[Modification records]

######

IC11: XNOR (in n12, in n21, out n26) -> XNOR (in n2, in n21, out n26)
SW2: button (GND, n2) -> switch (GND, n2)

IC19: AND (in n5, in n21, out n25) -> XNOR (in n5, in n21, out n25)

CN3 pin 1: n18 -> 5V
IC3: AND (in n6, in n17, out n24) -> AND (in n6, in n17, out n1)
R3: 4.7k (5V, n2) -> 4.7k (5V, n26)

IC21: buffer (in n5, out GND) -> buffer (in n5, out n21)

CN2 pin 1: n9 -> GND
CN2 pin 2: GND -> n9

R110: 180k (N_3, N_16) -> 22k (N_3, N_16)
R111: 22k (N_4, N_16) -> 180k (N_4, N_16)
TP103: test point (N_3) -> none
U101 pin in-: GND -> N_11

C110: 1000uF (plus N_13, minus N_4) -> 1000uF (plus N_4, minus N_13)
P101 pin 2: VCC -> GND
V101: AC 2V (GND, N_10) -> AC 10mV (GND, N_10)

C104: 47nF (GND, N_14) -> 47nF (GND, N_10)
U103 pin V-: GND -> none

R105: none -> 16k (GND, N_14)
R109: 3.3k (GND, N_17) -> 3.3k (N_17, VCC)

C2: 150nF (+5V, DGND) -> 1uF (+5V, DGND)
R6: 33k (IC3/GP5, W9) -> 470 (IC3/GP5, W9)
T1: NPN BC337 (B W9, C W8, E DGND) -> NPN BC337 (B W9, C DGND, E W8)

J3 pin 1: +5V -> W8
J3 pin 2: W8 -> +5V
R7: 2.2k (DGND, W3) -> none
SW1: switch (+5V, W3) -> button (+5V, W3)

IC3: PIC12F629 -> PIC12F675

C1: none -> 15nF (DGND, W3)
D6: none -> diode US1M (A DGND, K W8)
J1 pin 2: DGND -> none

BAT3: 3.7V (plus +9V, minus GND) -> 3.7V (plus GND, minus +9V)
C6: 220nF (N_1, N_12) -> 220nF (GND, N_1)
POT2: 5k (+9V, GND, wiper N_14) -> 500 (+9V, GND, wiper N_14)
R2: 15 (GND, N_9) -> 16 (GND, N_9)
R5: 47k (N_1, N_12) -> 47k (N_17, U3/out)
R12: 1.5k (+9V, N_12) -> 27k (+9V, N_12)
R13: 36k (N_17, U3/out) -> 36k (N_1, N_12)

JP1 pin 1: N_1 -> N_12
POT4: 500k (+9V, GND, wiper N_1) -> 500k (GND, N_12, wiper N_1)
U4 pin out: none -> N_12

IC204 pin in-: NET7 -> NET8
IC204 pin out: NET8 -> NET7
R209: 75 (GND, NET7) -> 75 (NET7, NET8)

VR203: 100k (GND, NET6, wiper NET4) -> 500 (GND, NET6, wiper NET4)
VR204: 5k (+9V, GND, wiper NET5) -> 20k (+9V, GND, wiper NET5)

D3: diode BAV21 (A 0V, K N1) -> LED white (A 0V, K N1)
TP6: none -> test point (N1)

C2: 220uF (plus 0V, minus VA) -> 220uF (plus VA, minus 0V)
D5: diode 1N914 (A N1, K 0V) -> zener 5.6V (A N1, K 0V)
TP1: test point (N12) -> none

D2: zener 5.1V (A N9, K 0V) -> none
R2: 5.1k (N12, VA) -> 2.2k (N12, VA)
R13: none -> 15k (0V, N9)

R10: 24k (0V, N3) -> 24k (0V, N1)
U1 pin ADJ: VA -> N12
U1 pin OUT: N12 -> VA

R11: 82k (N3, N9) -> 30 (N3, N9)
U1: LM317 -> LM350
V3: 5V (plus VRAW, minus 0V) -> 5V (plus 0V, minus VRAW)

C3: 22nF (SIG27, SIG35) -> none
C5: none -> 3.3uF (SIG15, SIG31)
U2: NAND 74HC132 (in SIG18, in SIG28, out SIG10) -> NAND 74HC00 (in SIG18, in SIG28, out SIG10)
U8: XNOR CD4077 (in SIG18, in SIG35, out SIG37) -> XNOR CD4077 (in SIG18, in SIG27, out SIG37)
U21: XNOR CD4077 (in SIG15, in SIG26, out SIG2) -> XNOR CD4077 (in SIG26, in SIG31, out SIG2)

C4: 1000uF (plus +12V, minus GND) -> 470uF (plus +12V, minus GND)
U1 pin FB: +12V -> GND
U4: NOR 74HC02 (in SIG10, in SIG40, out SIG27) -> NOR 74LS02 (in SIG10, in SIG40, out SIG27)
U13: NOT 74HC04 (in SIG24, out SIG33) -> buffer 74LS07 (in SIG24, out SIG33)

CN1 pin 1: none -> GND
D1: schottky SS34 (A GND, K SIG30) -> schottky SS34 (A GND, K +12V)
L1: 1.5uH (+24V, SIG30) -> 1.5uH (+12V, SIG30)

######

■ YOUR GOAL: Precisely as given, transcribe all of the entries above.

■ RESPONSE BELOW:
IC11: XNOR (in n12, in n21, out n26) -> XNOR (in n2, in n21, out n26)
SW2: button (GND, n2) -> switch (GND, n2)

IC19: AND (in n5, in n21, out n25) -> XNOR (in n5, in n21, out n25)

CN3 pin 1: n18 -> 5V
IC3: AND (in n6, in n17, out n24) -> AND (in n6, in n17, out n1)
R3: 4.7k (5V, n2) -> 4.7k (5V, n26)

IC21: buffer (in n5, out GND) -> buffer (in n5, out n21)

CN2 pin 1: n9 -> GND
CN2 pin 2: GND -> n9

R110: 180k (N_3, N_16) -> 22k (N_3, N_16)
R111: 22k (N_4, N_16) -> 180k (N_4, N_16)
TP103: test point (N_3) -> none
U101 pin in-: GND -> N_11

C110: 1000uF (plus N_13, minus N_4) -> 1000uF (plus N_4, minus N_13)
P101 pin 2: VCC -> GND
V101: AC 2V (GND, N_10) -> AC 10mV (GND, N_10)

C104: 47nF (GND, N_14) -> 47nF (GND, N_10)
U103 pin V-: GND -> none

R105: none -> 16k (GND, N_14)
R109: 3.3k (GND, N_17) -> 3.3k (N_17, VCC)

C2: 150nF (+5V, DGND) -> 1uF (+5V, DGND)
R6: 33k (IC3/GP5, W9) -> 470 (IC3/GP5, W9)
T1: NPN BC337 (B W9, C W8, E DGND) -> NPN BC337 (B W9, C DGND, E W8)

J3 pin 1: +5V -> W8
J3 pin 2: W8 -> +5V
R7: 2.2k (DGND, W3) -> none
SW1: switch (+5V, W3) -> button (+5V, W3)

IC3: PIC12F629 -> PIC12F675

C1: none -> 15nF (DGND, W3)
D6: none -> diode US1M (A DGND, K W8)
J1 pin 2: DGND -> none

BAT3: 3.7V (plus +9V, minus GND) -> 3.7V (plus GND, minus +9V)
C6: 220nF (N_1, N_12) -> 220nF (GND, N_1)
POT2: 5k (+9V, GND, wiper N_14) -> 500 (+9V, GND, wiper N_14)
R2: 15 (GND, N_9) -> 16 (GND, N_9)
R5: 47k (N_1, N_12) -> 47k (N_17, U3/out)
R12: 1.5k (+9V, N_12) -> 27k (+9V, N_12)
R13: 36k (N_17, U3/out) -> 36k (N_1, N_12)

JP1 pin 1: N_1 -> N_12
POT4: 500k (+9V, GND, wiper N_1) -> 500k (GND, N_12, wiper N_1)
U4 pin out: none -> N_12

IC204 pin in-: NET7 -> NET8
IC204 pin out: NET8 -> NET7
R209: 75 (GND, NET7) -> 75 (NET7, NET8)

VR203: 100k (GND, NET6, wiper NET4) -> 500 (GND, NET6, wiper NET4)
VR204: 5k (+9V, GND, wiper NET5) -> 20k (+9V, GND, wiper NET5)

D3: diode BAV21 (A 0V, K N1) -> LED white (A 0V, K N1)
TP6: none -> test point (N1)

C2: 220uF (plus 0V, minus VA) -> 220uF (plus VA, minus 0V)
D5: diode 1N914 (A N1, K 0V) -> zener 5.6V (A N1, K 0V)
TP1: test point (N12) -> none

D2: zener 5.1V (A N9, K 0V) -> none
R2: 5.1k (N12, VA) -> 2.2k (N12, VA)
R13: none -> 15k (0V, N9)

R10: 24k (0V, N3) -> 24k (0V, N1)
U1 pin ADJ: VA -> N12
U1 pin OUT: N12 -> VA

R11: 82k (N3, N9) -> 30 (N3, N9)
U1: LM317 -> LM350
V3: 5V (plus VRAW, minus 0V) -> 5V (plus 0V, minus VRAW)

C3: 22nF (SIG27, SIG35) -> none
C5: none -> 3.3uF (SIG15, SIG31)
U2: NAND 74HC132 (in SIG18, in SIG28, out SIG10) -> NAND 74HC00 (in SIG18, in SIG28, out SIG10)
U8: XNOR CD4077 (in SIG18, in SIG35, out SIG37) -> XNOR CD4077 (in SIG18, in SIG27, out SIG37)
U21: XNOR CD4077 (in SIG15, in SIG26, out SIG2) -> XNOR CD4077 (in SIG26, in SIG31, out SIG2)

C4: 1000uF (plus +12V, minus GND) -> 470uF (plus +12V, minus GND)
U1 pin FB: +12V -> GND
U4: NOR 74HC02 (in SIG10, in SIG40, out SIG27) -> NOR 74LS02 (in SIG10, in SIG40, out SIG27)
U13: NOT 74HC04 (in SIG24, out SIG33) -> buffer 74LS07 (in SIG24, out SIG33)

CN1 pin 1: none -> GND
D1: schottky SS34 (A GND, K SIG30) -> schottky SS34 (A GND, K +12V)
L1: 1.5uH (+24V, SIG30) -> 1.5uH (+12V, SIG30)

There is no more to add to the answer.